[[ Data to process open ]]

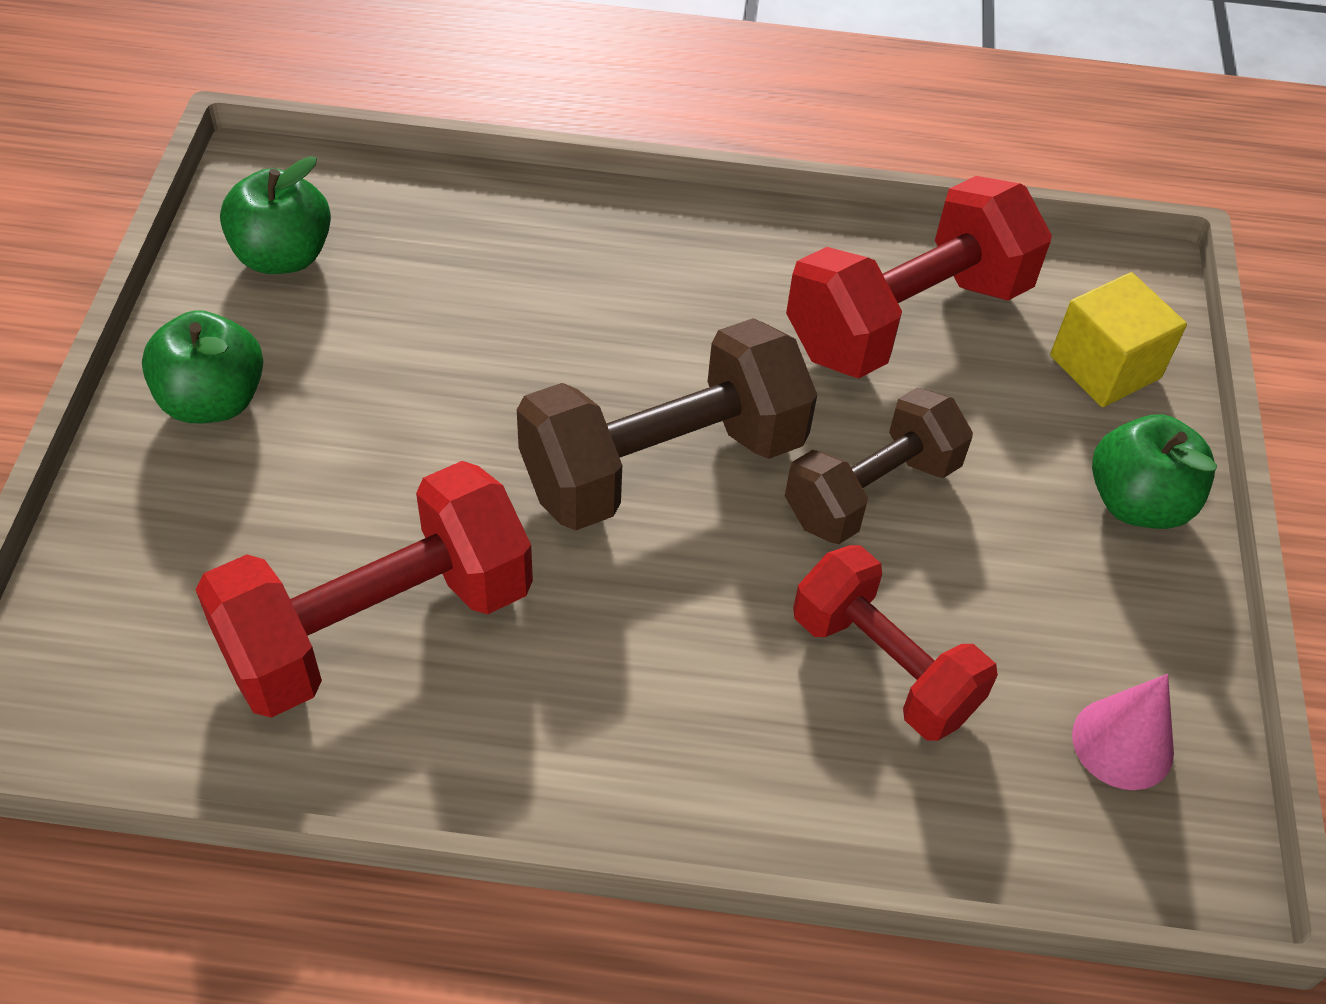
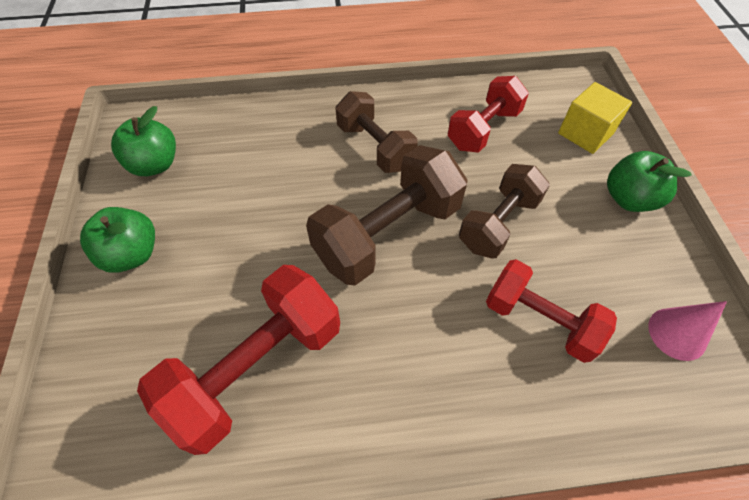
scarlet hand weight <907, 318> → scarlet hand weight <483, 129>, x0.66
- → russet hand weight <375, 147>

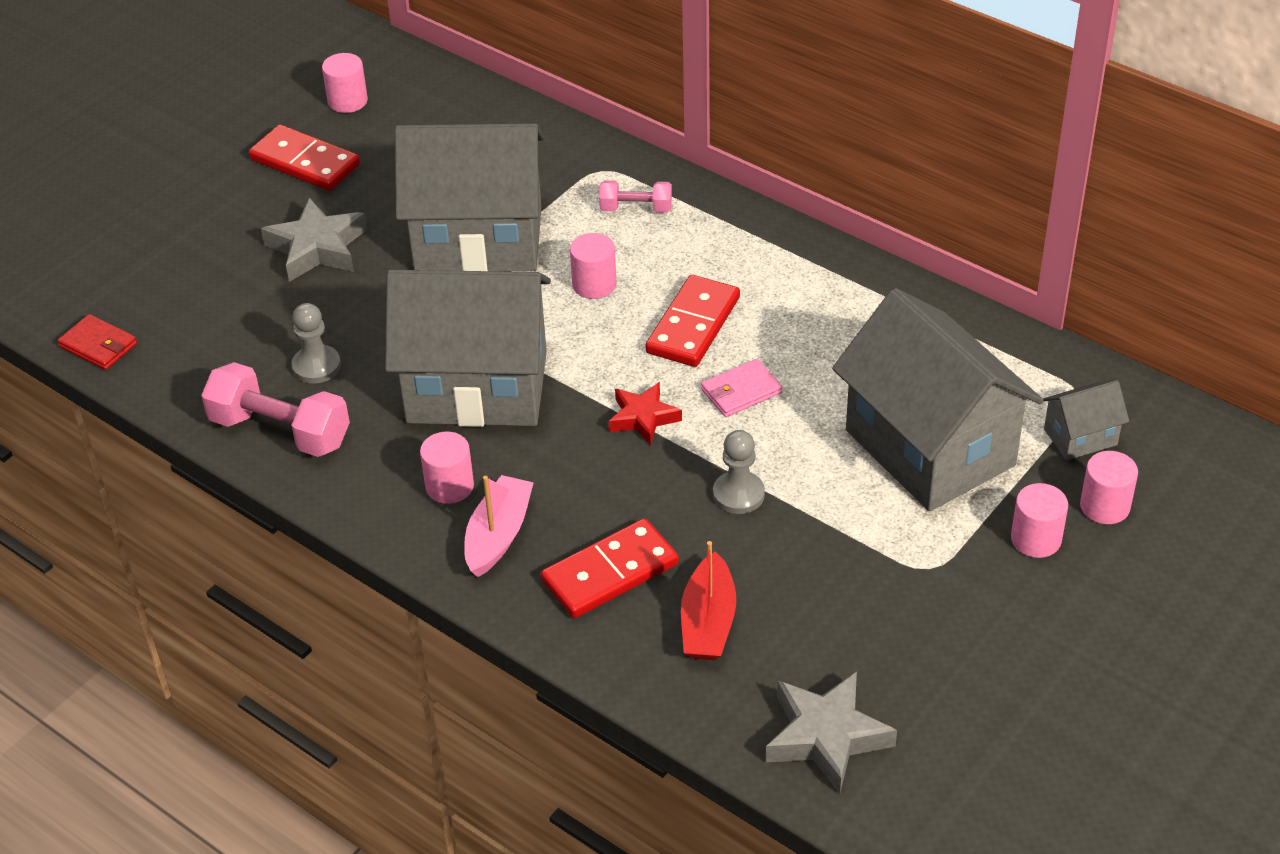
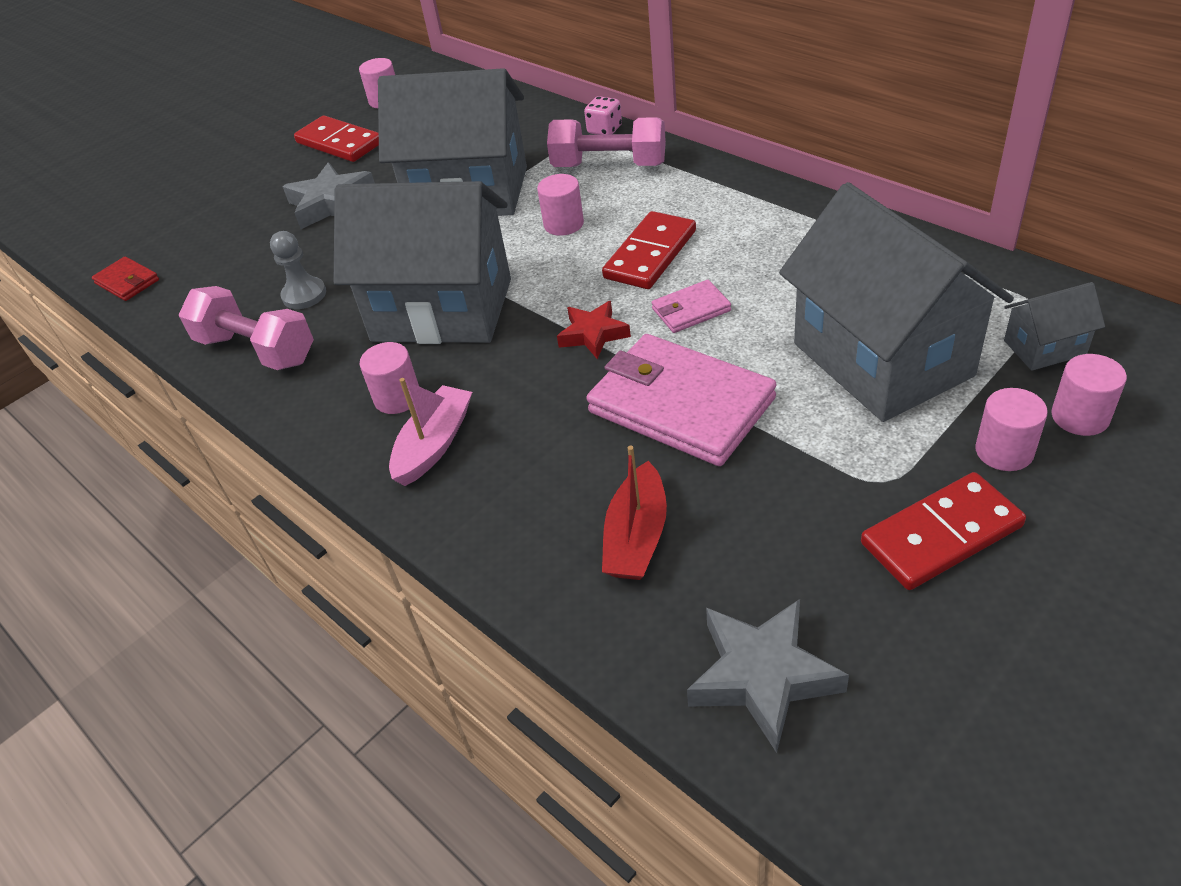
rosy hand weight <636, 209> → rosy hand weight <609, 165>, x1.77
gray chess pawn <738, 494> → rosy billfold <680, 405>
scarlet domino tile <610, 573> → scarlet domino tile <941, 535>, moved
- → rosy game die <604, 130>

[[ Data to process closed ]]

Quote each entry above verbatim and drop the pictures.

scarlet hand weight <907, 318> → scarlet hand weight <483, 129>, x0.66
- → russet hand weight <375, 147>

rosy hand weight <636, 209> → rosy hand weight <609, 165>, x1.77
gray chess pawn <738, 494> → rosy billfold <680, 405>
scarlet domino tile <610, 573> → scarlet domino tile <941, 535>, moved
- → rosy game die <604, 130>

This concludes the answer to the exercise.